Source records
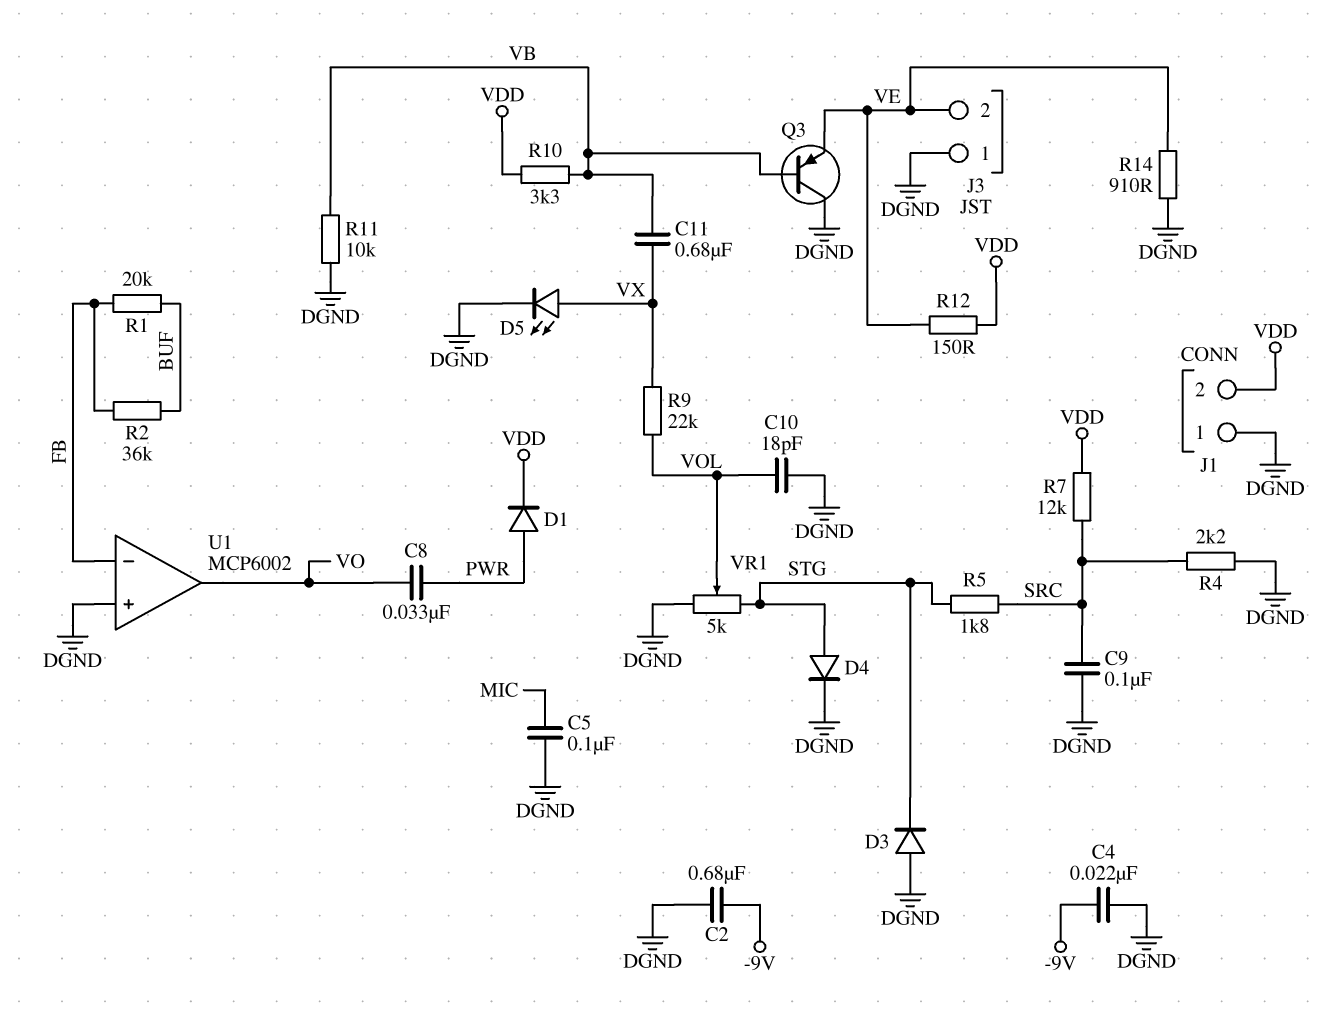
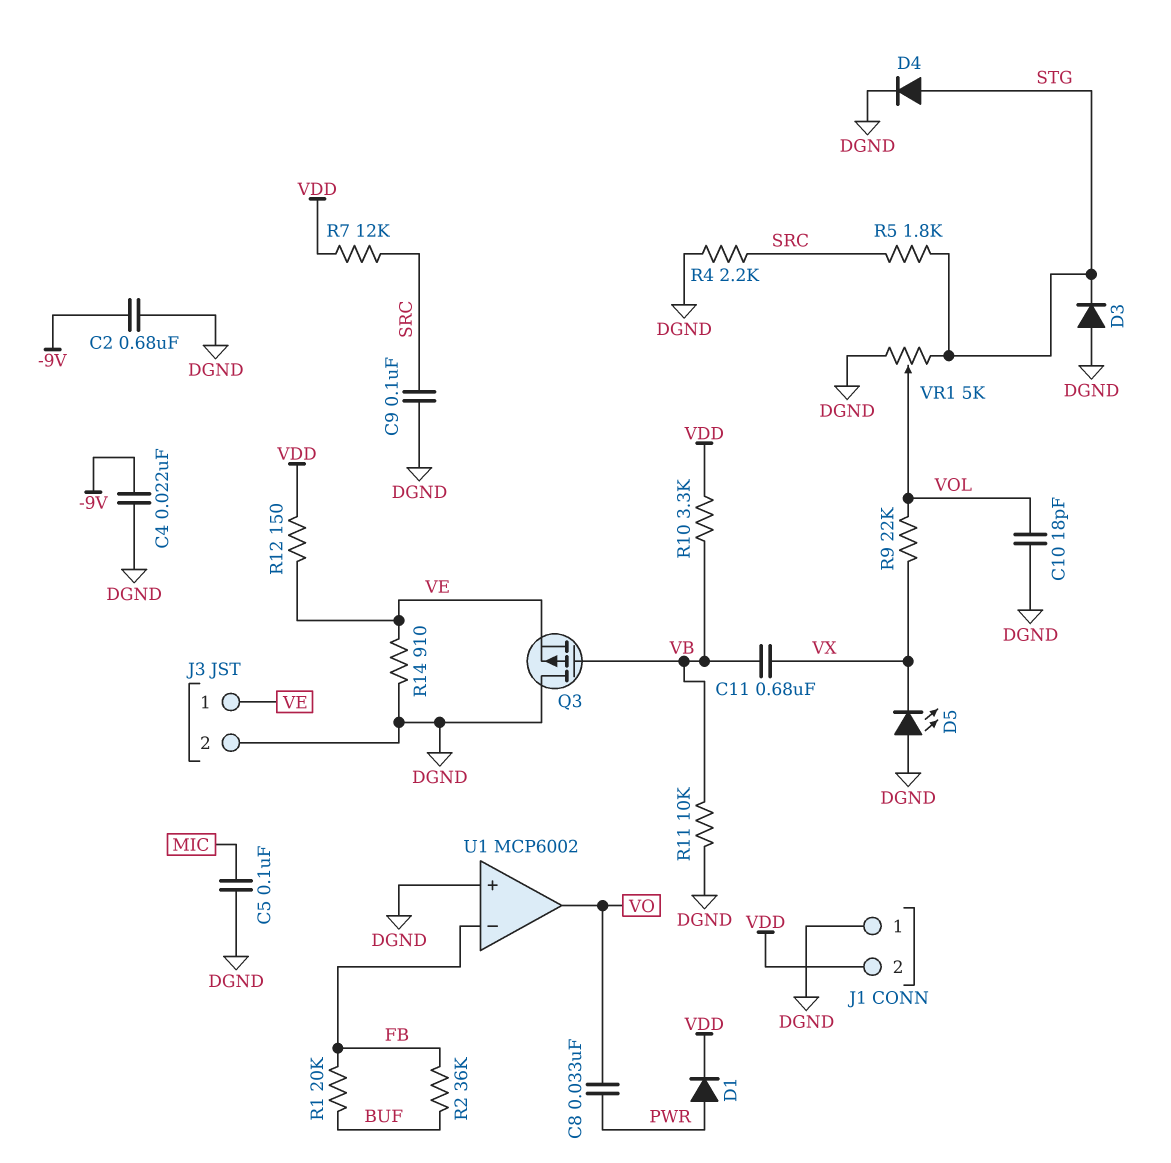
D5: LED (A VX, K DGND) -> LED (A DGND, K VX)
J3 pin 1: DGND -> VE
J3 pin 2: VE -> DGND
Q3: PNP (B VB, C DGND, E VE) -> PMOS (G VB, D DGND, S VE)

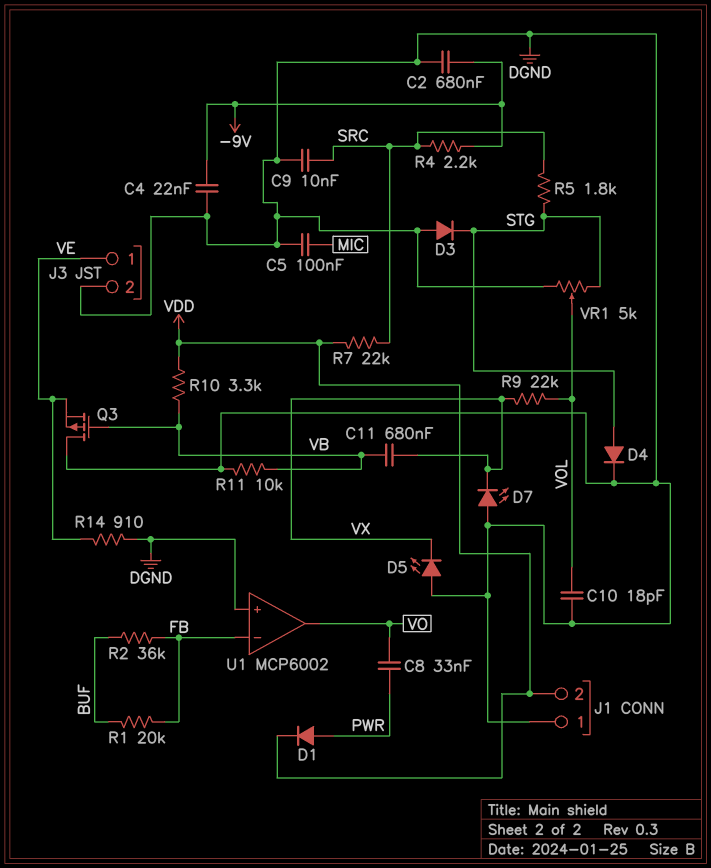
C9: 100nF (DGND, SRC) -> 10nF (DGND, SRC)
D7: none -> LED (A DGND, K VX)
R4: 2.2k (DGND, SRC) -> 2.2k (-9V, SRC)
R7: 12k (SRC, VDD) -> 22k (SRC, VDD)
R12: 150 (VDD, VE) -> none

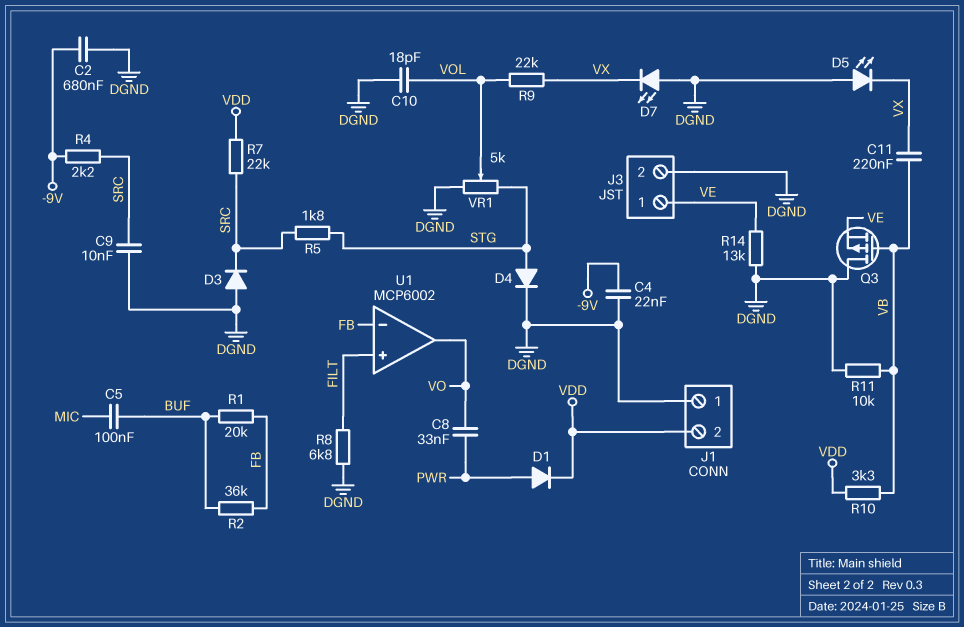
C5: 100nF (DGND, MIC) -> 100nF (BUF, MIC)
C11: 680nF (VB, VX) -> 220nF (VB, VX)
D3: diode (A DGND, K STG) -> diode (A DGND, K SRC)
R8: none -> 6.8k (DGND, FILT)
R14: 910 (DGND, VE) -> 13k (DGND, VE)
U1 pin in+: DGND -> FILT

==

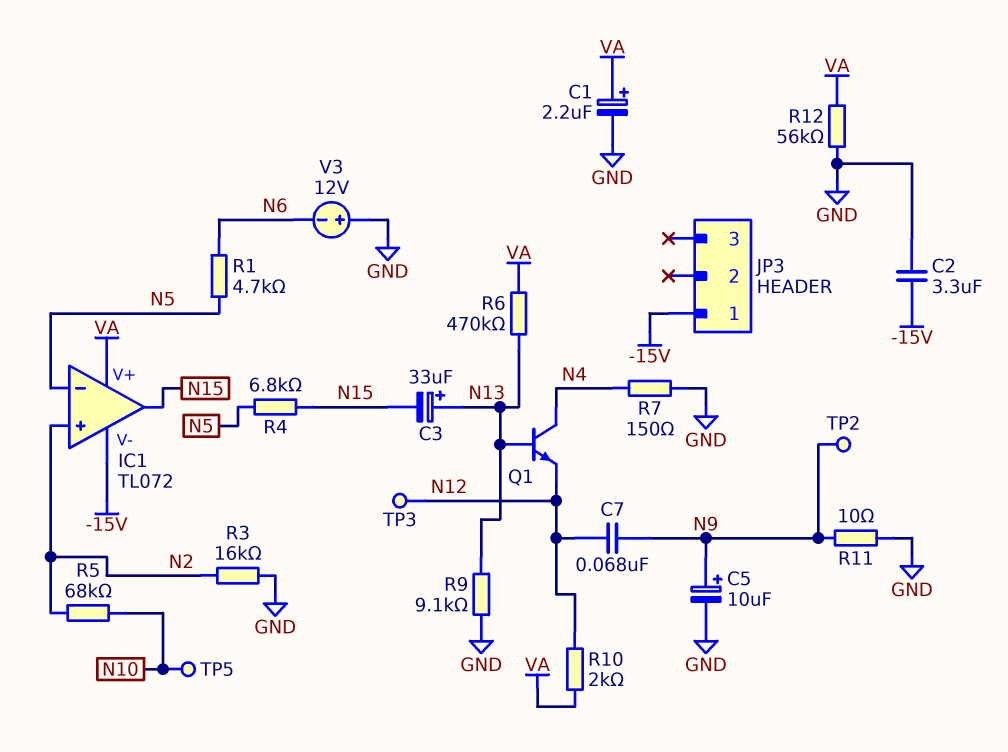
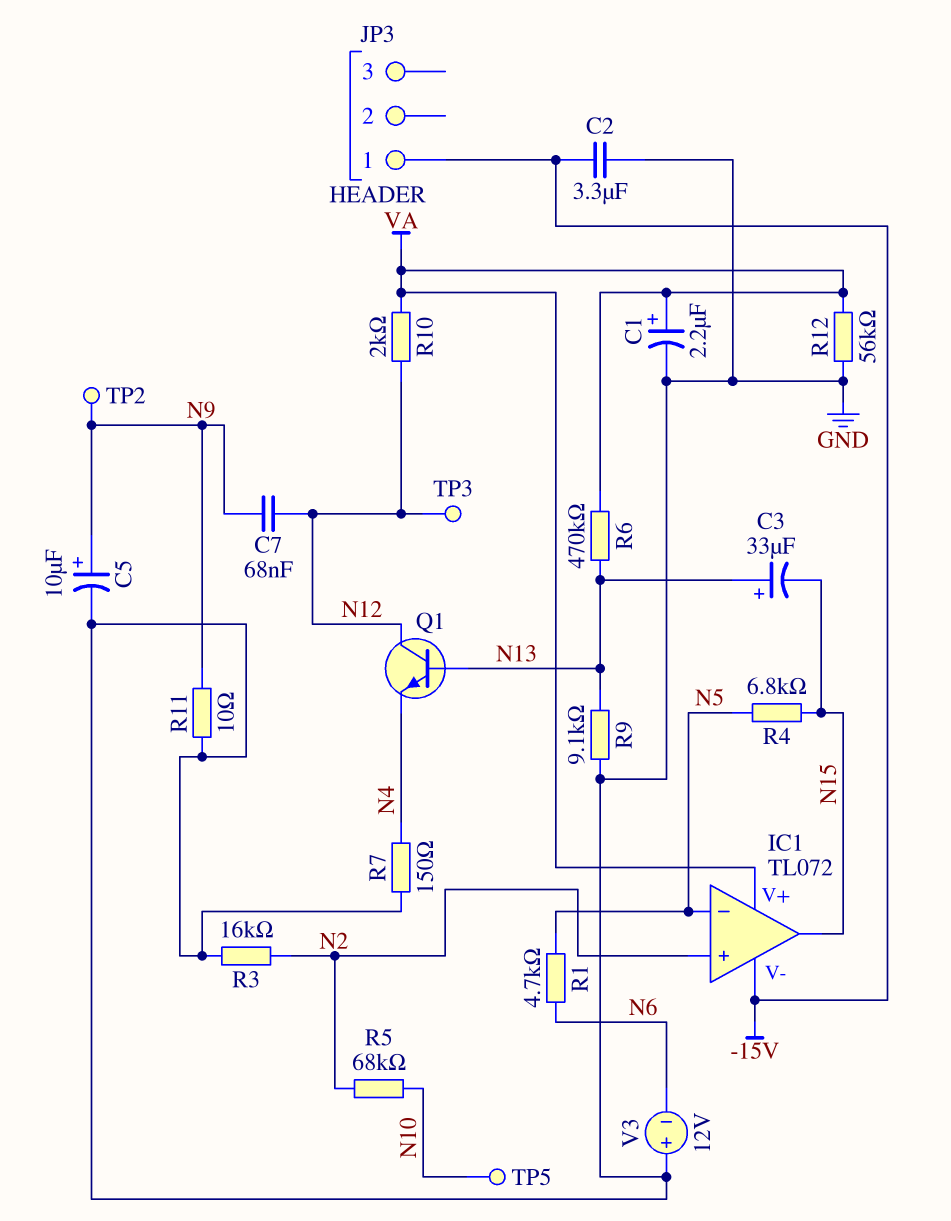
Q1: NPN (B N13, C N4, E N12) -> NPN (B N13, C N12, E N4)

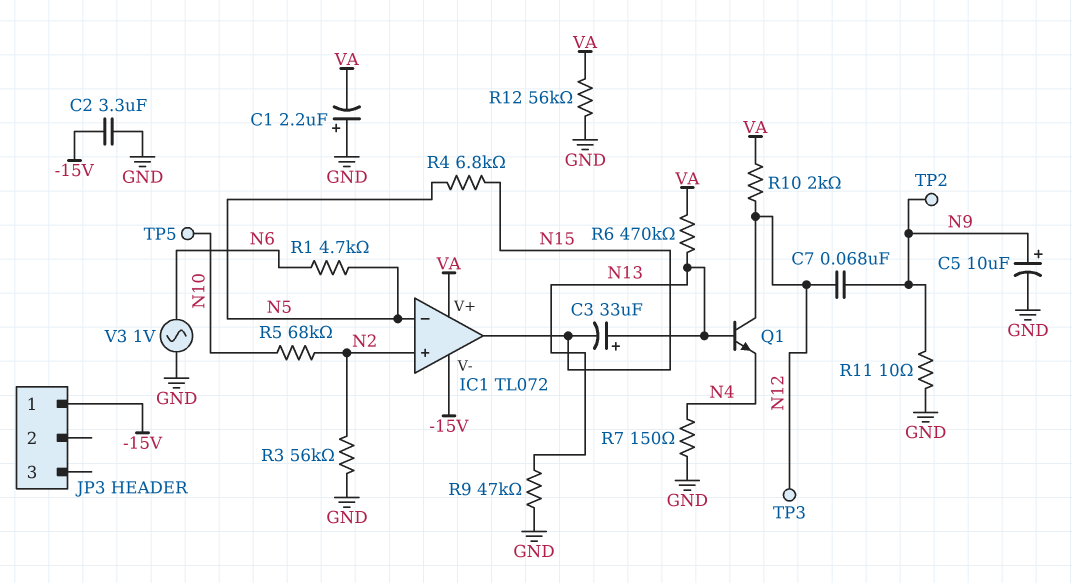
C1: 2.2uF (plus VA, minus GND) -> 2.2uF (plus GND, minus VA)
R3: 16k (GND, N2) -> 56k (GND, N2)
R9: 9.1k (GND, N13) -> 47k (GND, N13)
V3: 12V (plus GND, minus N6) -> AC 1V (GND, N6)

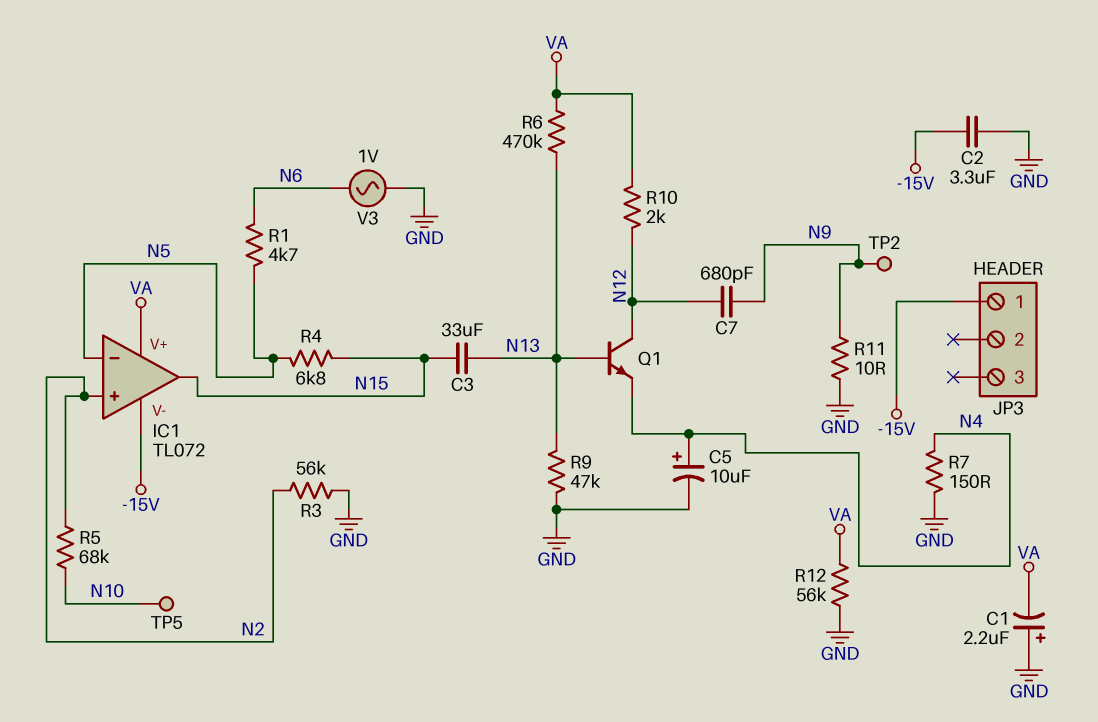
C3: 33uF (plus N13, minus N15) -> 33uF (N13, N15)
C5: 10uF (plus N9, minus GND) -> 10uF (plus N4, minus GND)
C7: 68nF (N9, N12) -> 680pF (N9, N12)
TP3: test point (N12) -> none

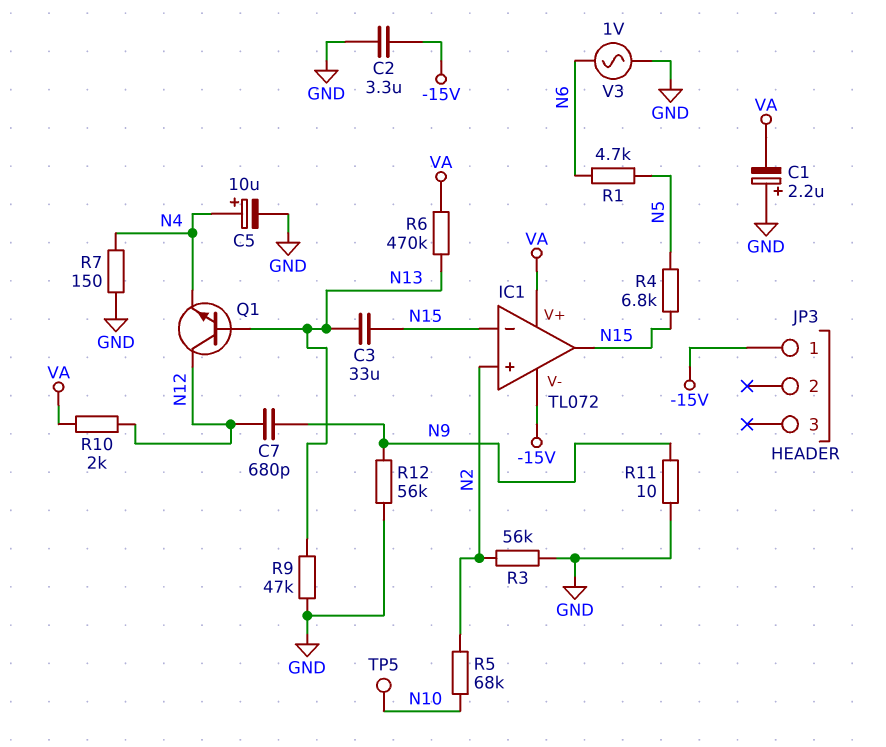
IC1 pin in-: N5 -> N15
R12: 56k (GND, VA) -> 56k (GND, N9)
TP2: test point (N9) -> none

DESCRIPTION OF THE TASK »
In the entries above, every line from the line with "D5: LED (A VX, K DGND) -> LED (A DGND, K VX)" to the line with "U1 pin in+: DGND -> FILT" is to be printed exactly, with both ends included and pictures excluded.

REPLY »
D5: LED (A VX, K DGND) -> LED (A DGND, K VX)
J3 pin 1: DGND -> VE
J3 pin 2: VE -> DGND
Q3: PNP (B VB, C DGND, E VE) -> PMOS (G VB, D DGND, S VE)

C9: 100nF (DGND, SRC) -> 10nF (DGND, SRC)
D7: none -> LED (A DGND, K VX)
R4: 2.2k (DGND, SRC) -> 2.2k (-9V, SRC)
R7: 12k (SRC, VDD) -> 22k (SRC, VDD)
R12: 150 (VDD, VE) -> none

C5: 100nF (DGND, MIC) -> 100nF (BUF, MIC)
C11: 680nF (VB, VX) -> 220nF (VB, VX)
D3: diode (A DGND, K STG) -> diode (A DGND, K SRC)
R8: none -> 6.8k (DGND, FILT)
R14: 910 (DGND, VE) -> 13k (DGND, VE)
U1 pin in+: DGND -> FILT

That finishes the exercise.